Set down the data below exactly; pictures stay out.

□ □ □ □

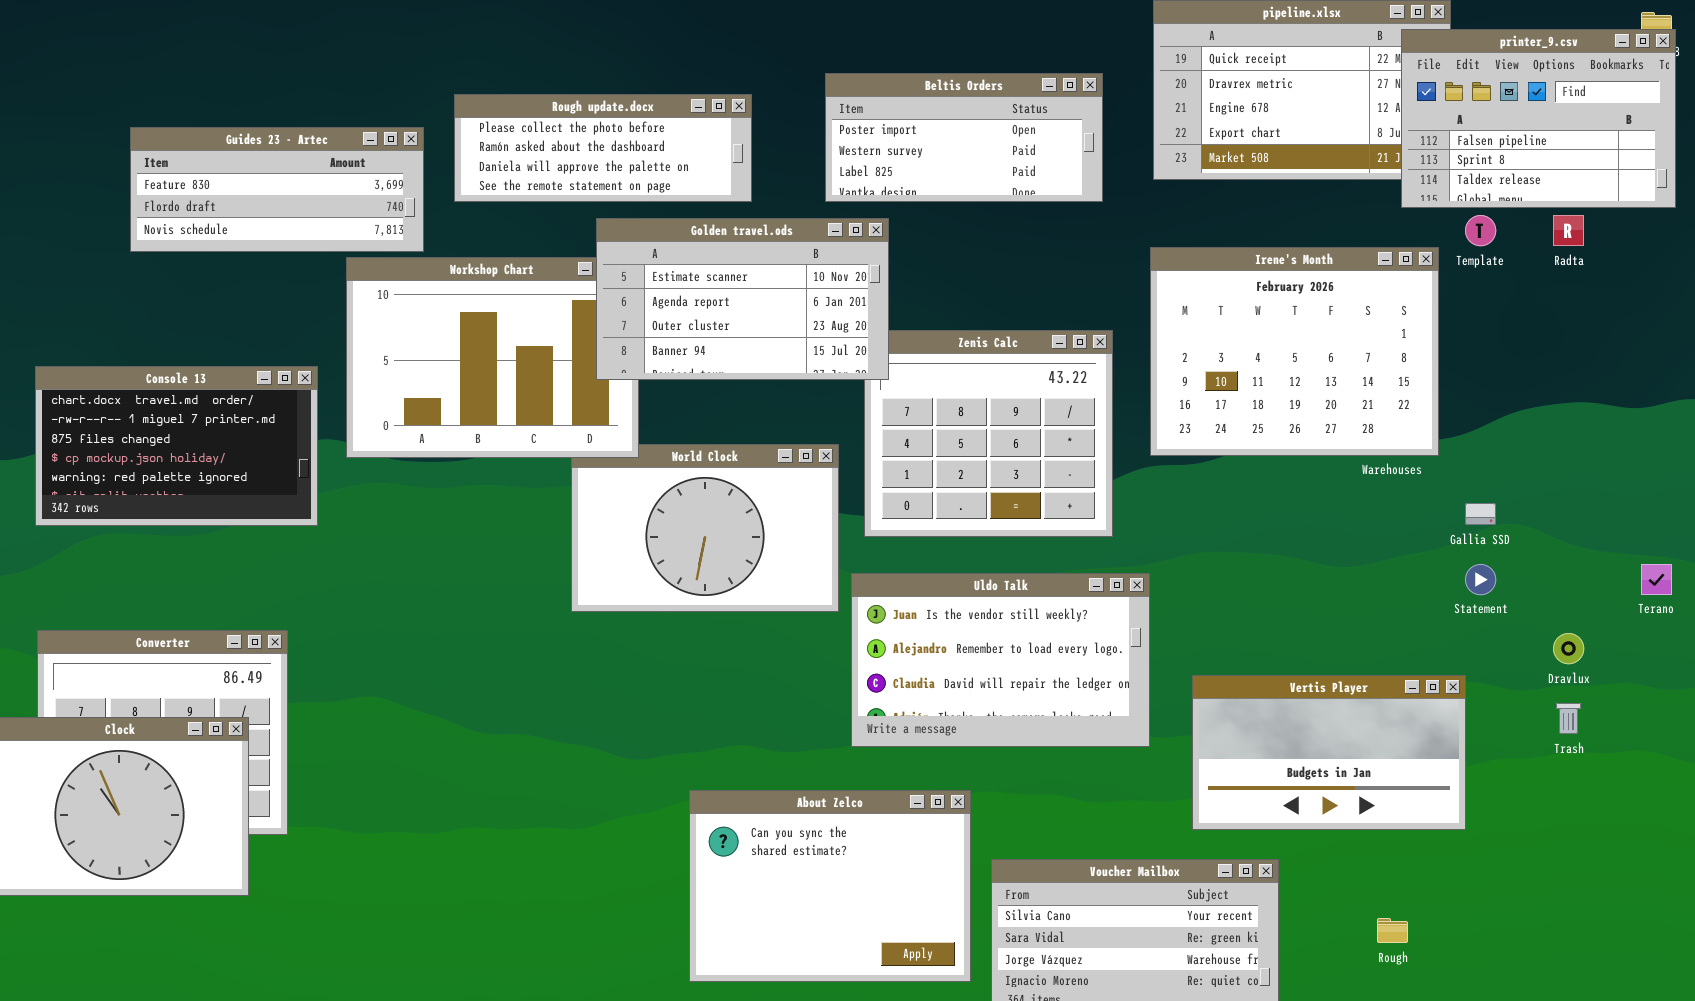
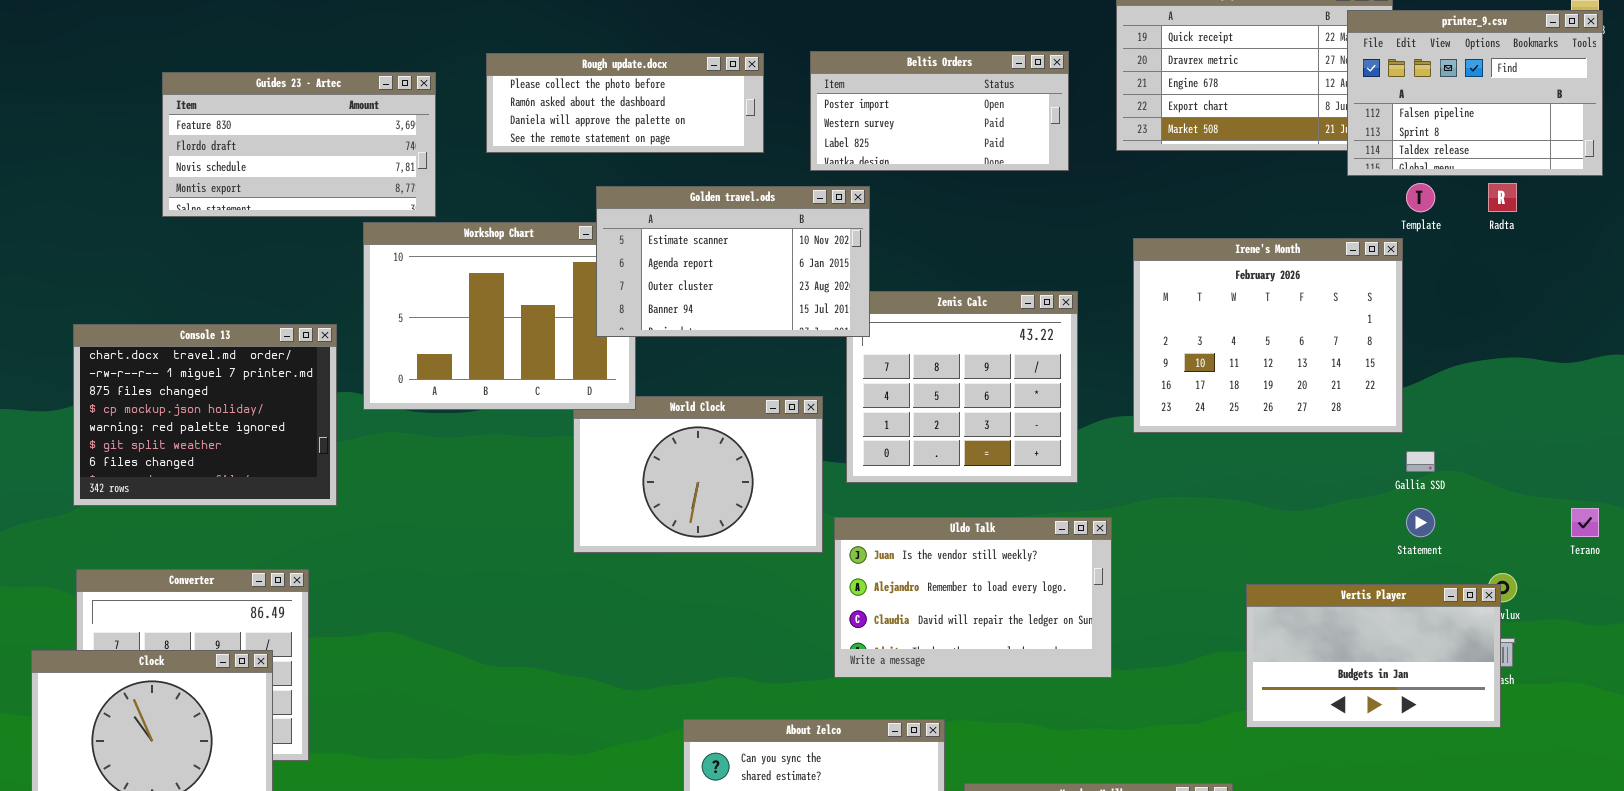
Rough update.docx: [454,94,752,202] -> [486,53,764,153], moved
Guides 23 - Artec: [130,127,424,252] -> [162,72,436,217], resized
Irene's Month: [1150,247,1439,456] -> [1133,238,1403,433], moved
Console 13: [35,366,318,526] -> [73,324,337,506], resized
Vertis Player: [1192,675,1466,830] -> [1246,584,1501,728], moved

□ □ □ □

§ Response to this exercise:
Rough update.docx: [454,94,752,202] -> [486,53,764,153], moved
Guides 23 - Artec: [130,127,424,252] -> [162,72,436,217], resized
Irene's Month: [1150,247,1439,456] -> [1133,238,1403,433], moved
Console 13: [35,366,318,526] -> [73,324,337,506], resized
Vertis Player: [1192,675,1466,830] -> [1246,584,1501,728], moved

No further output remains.